**Information provided**:
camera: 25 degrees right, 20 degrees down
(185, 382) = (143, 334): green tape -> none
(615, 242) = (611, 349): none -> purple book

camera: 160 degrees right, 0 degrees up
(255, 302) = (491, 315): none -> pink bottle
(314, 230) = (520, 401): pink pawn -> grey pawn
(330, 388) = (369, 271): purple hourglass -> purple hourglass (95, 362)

---

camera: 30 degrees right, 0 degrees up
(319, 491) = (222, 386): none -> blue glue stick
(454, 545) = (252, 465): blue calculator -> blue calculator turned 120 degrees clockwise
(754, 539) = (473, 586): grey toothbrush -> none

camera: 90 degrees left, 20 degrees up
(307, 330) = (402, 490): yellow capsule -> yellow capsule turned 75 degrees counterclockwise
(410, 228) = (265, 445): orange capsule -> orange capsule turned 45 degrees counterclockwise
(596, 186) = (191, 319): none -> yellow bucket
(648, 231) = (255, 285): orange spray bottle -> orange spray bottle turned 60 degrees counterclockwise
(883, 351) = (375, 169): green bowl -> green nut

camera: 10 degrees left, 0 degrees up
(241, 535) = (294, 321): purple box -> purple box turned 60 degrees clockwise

==

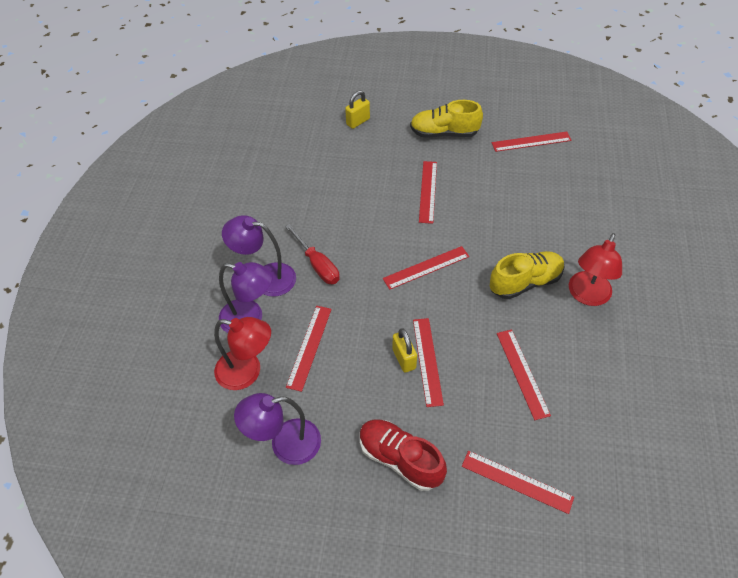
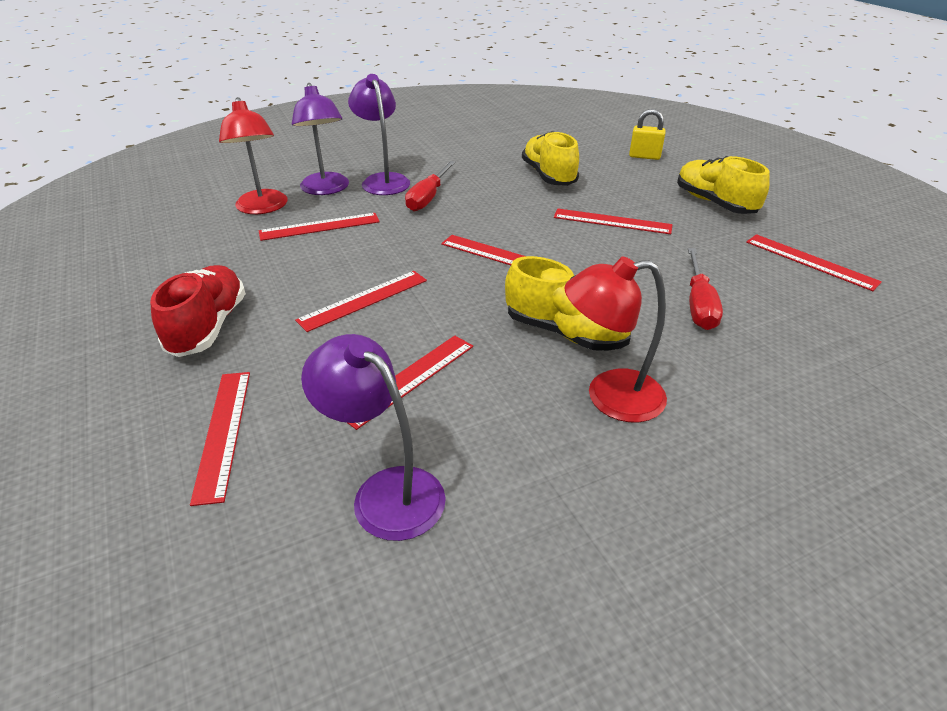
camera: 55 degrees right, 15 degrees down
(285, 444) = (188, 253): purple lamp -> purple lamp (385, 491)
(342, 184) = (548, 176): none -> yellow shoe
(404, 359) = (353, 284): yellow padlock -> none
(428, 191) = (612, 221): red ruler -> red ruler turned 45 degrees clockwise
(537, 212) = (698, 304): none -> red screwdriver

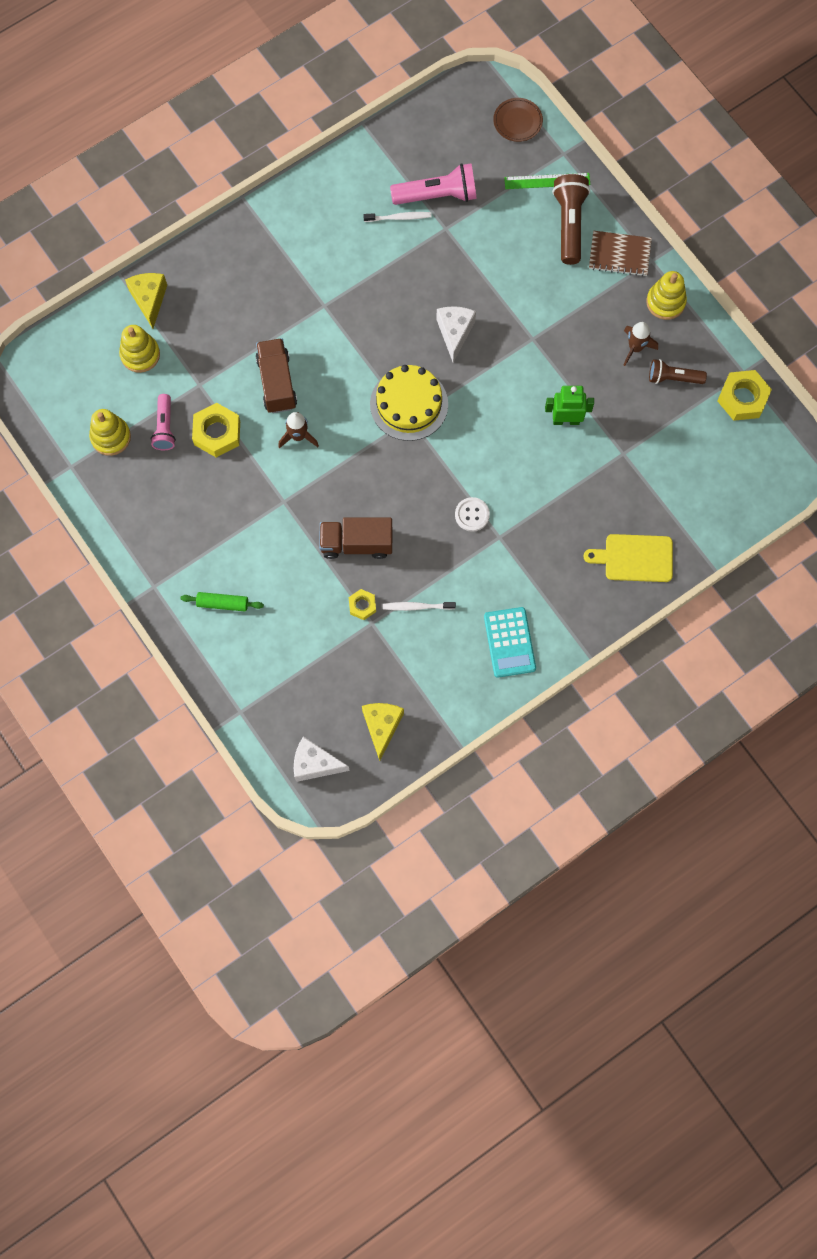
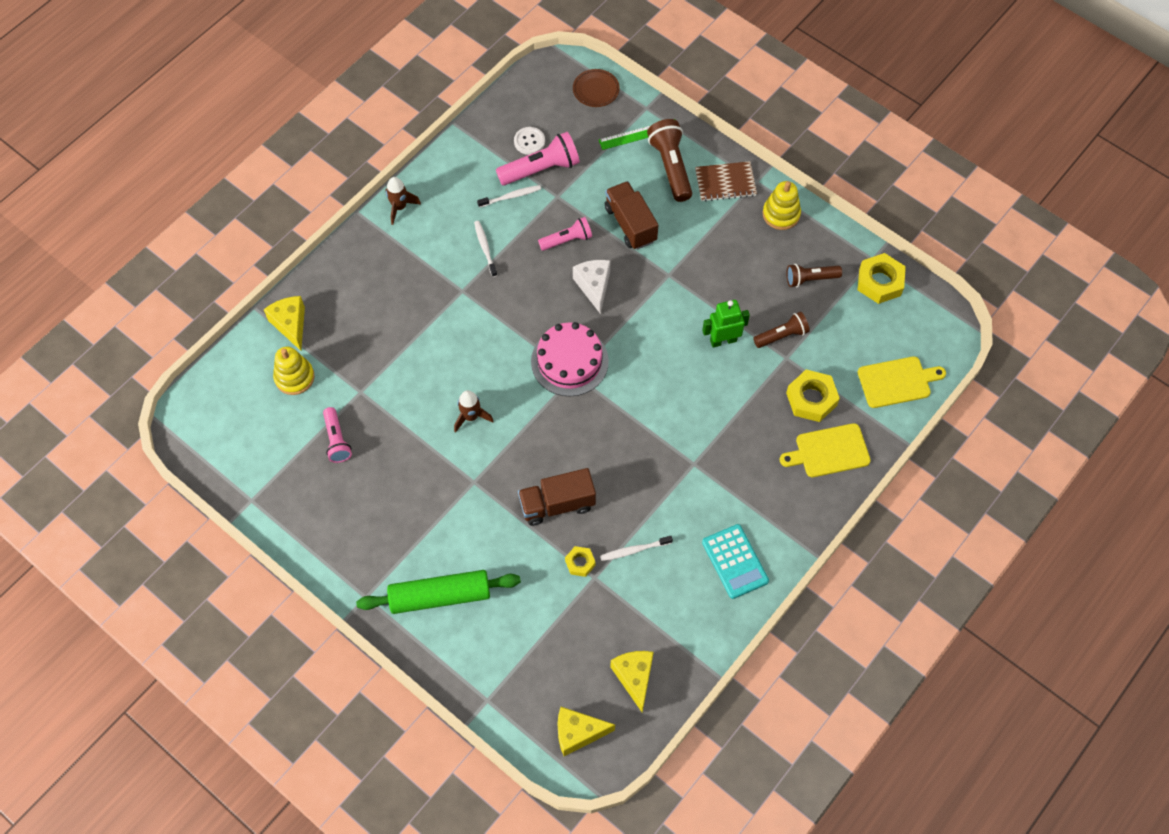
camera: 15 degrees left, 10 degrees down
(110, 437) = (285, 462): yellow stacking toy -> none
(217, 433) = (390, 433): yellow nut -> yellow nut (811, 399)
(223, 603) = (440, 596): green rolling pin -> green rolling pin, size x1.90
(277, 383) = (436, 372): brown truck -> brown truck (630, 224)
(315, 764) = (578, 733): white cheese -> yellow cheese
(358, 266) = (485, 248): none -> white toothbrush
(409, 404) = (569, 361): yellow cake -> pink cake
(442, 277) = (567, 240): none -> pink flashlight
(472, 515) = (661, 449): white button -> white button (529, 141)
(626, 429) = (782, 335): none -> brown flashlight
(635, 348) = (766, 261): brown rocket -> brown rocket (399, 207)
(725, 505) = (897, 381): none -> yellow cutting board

**Work instruction**:
Print exactly the lines of the listing above starting at the line containing "camera: 160 degrees right, 0 degrees up" and ending at the line containing "(330, 388) = (369, 271): purple", both included.

**Problem solution**:
camera: 160 degrees right, 0 degrees up
(255, 302) = (491, 315): none -> pink bottle
(314, 230) = (520, 401): pink pawn -> grey pawn
(330, 388) = (369, 271): purple hourglass -> purple hourglass (95, 362)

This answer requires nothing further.